Excerpts from a dataset:
⟨

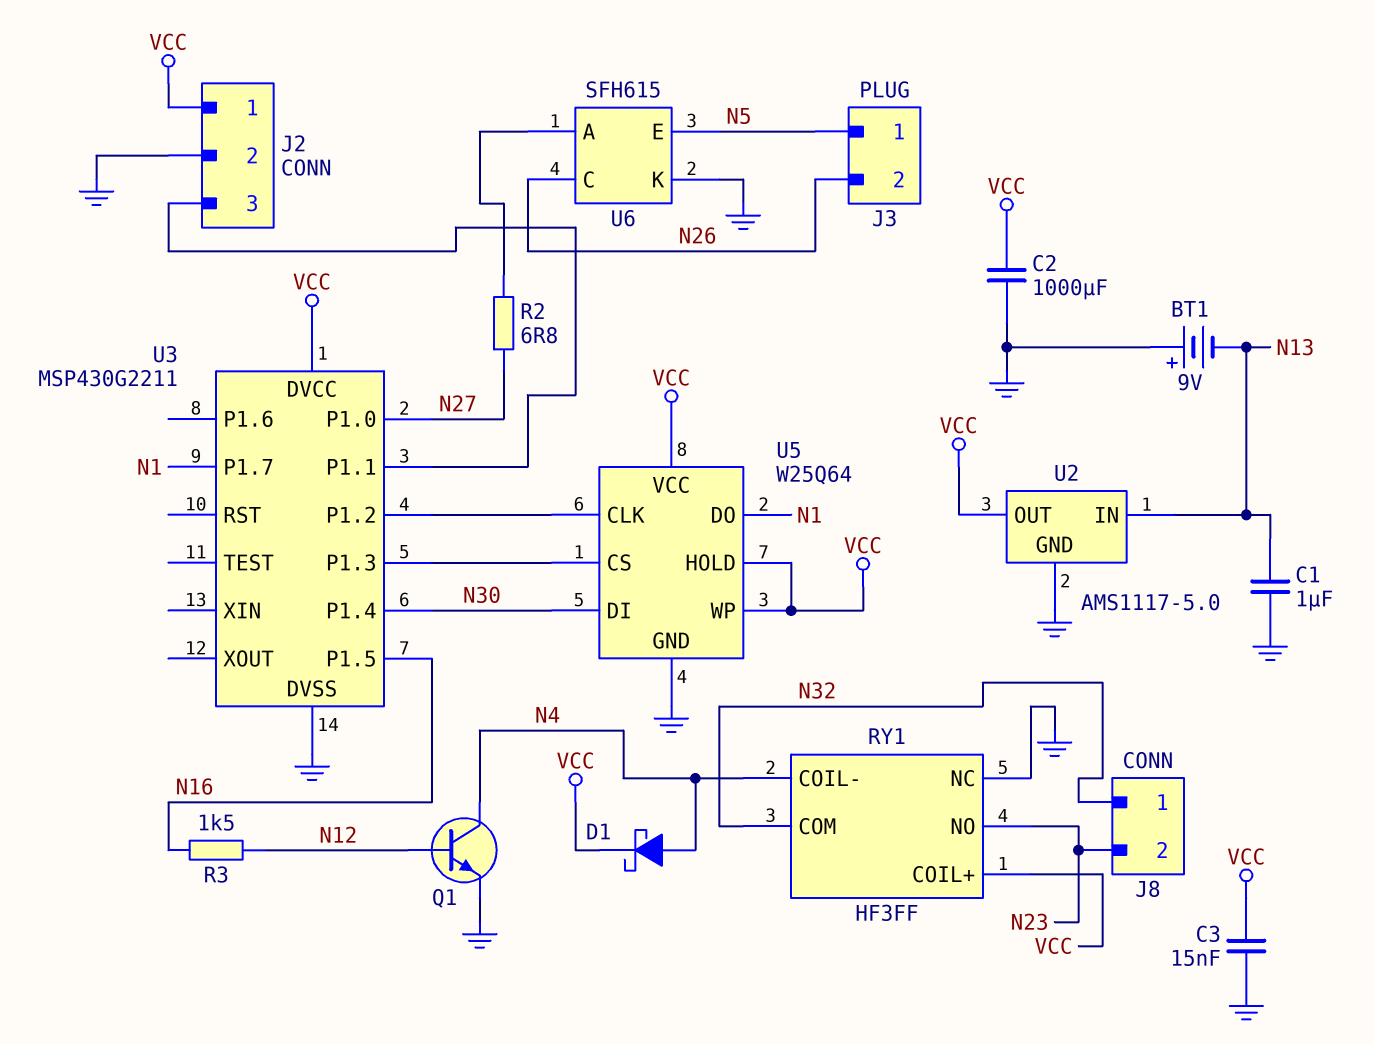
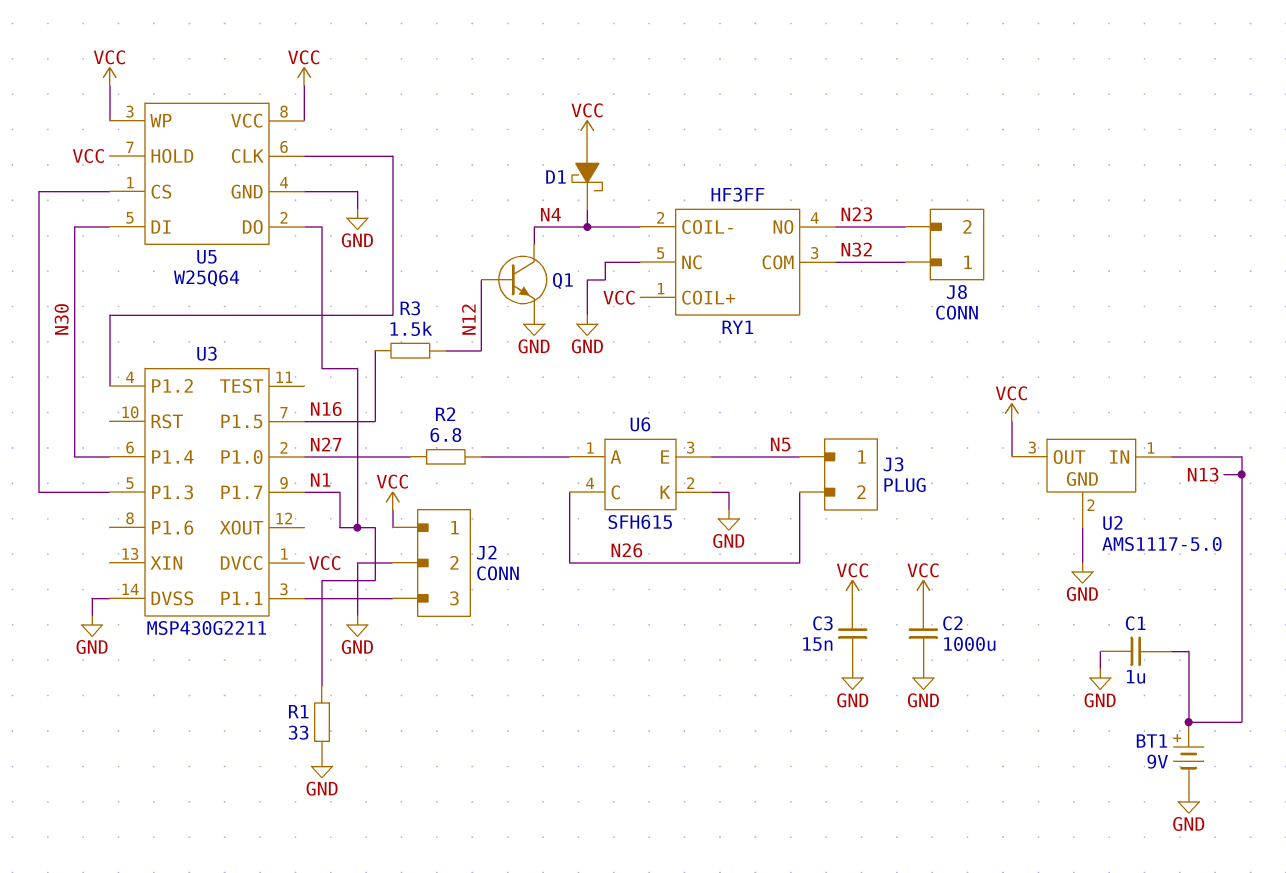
BT1: 9V (plus GND, minus N13) -> 9V (plus N13, minus GND)
D1: schottky (A N4, K VCC) -> schottky (A VCC, K N4)
R1: none -> 33 (GND, N1)

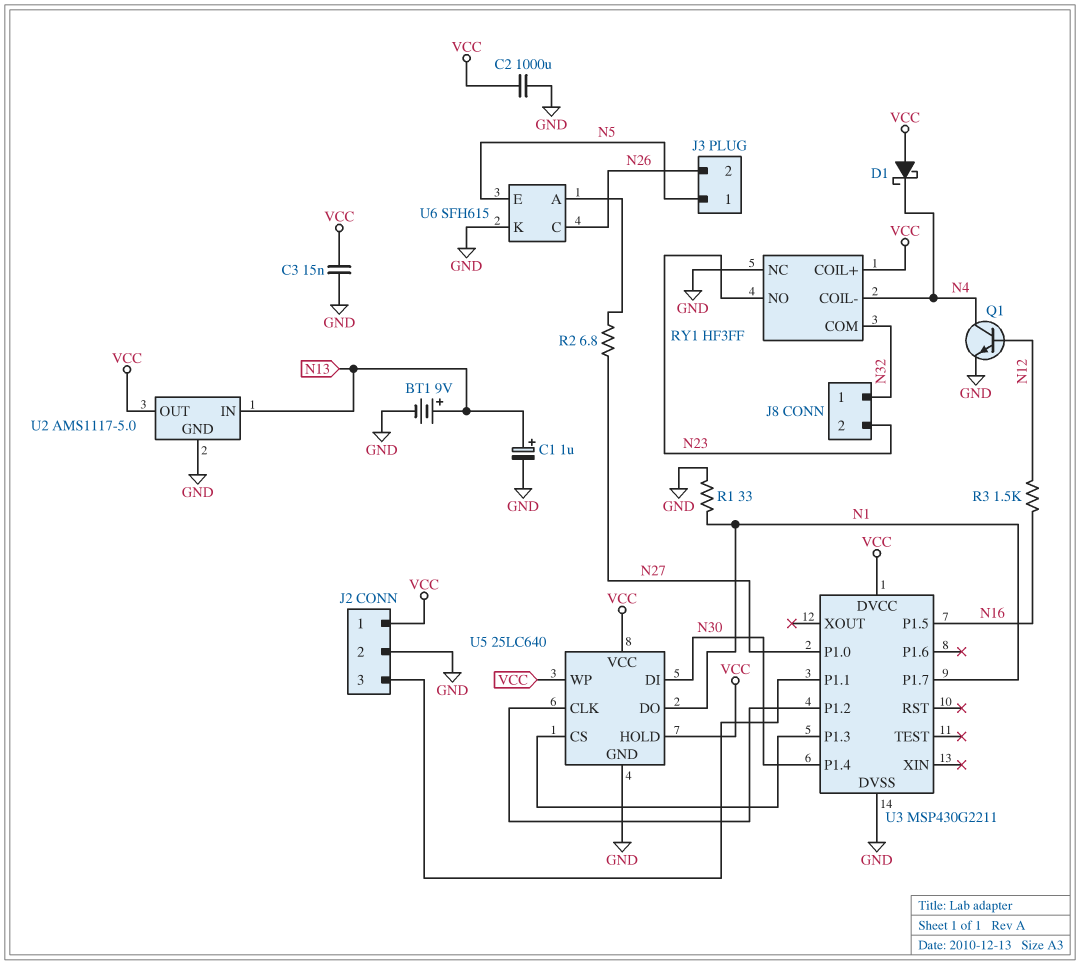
C1: 1uF (GND, N13) -> 1uF (plus N13, minus GND)
U5: W25Q64 -> 25LC640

⟩

## About this exercise
The answer should consist of every line above in which "minus" appears.

## Finished task
BT1: 9V (plus GND, minus N13) -> 9V (plus N13, minus GND)
C1: 1uF (GND, N13) -> 1uF (plus N13, minus GND)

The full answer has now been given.